*Record set*

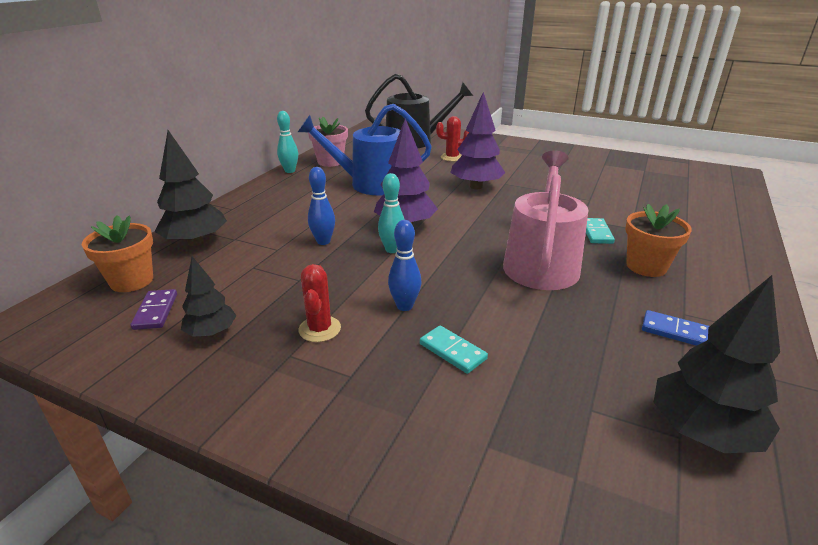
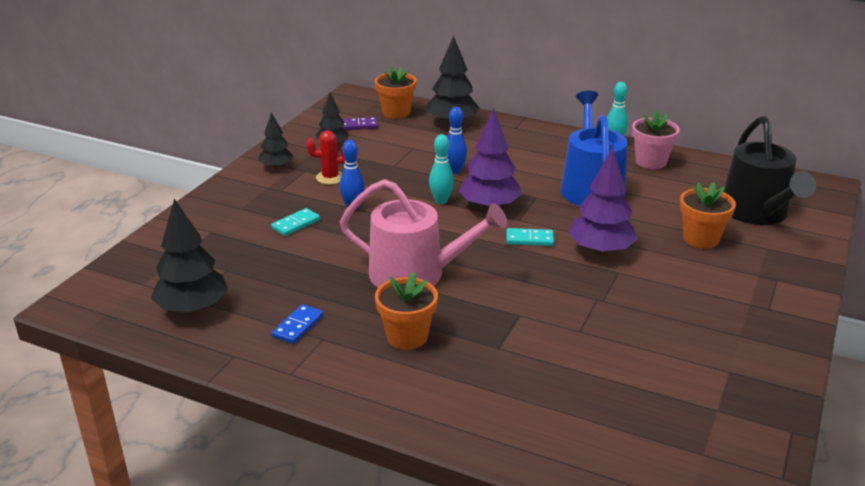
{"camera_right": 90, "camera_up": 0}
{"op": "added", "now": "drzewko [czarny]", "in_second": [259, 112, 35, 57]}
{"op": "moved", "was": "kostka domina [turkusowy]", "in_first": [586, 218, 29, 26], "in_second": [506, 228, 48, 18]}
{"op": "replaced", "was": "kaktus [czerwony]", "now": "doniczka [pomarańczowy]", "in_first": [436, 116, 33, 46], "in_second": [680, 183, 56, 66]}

...

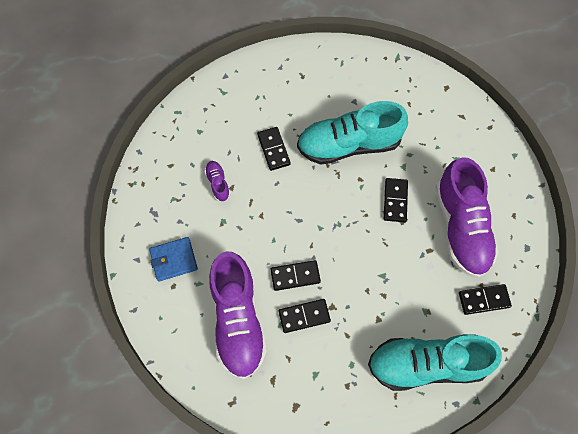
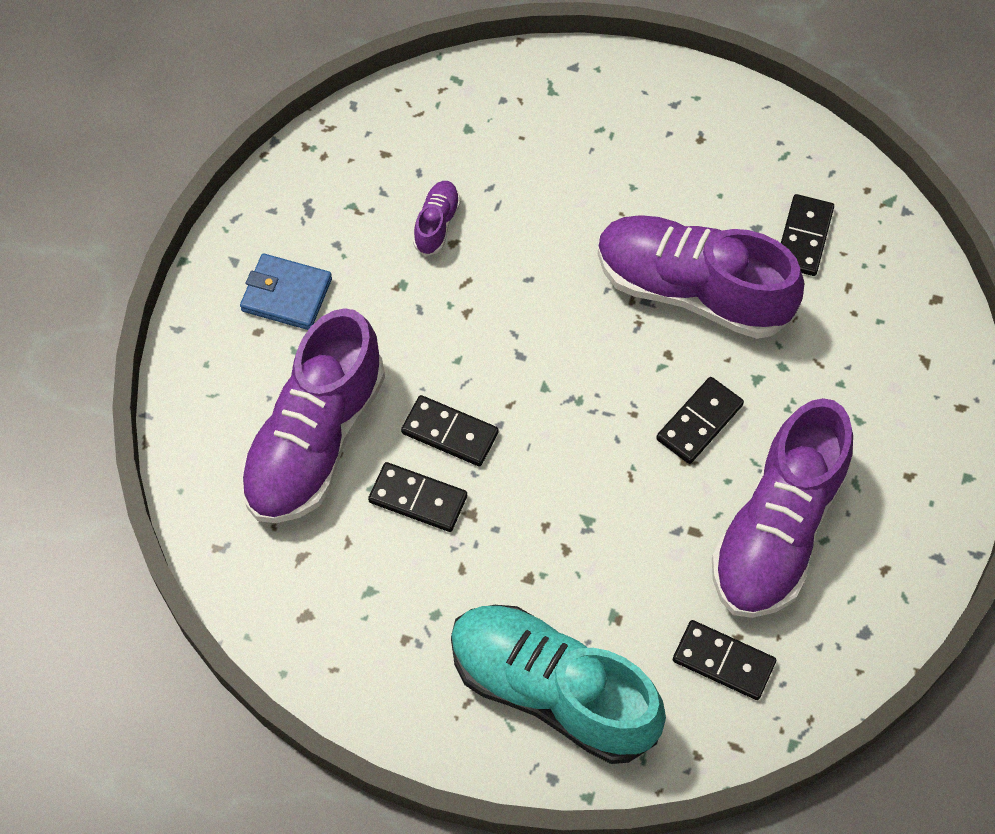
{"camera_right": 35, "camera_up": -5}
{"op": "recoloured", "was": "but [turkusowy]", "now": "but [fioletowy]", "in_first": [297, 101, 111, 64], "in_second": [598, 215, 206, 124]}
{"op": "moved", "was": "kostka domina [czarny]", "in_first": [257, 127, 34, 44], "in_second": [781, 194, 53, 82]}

*Problem to work on*
Gather each line of the listing that holds the string "moved".

*Response below*
{"op": "moved", "was": "kostka domina [turkusowy]", "in_first": [586, 218, 29, 26], "in_second": [506, 228, 48, 18]}
{"op": "moved", "was": "kostka domina [czarny]", "in_first": [257, 127, 34, 44], "in_second": [781, 194, 53, 82]}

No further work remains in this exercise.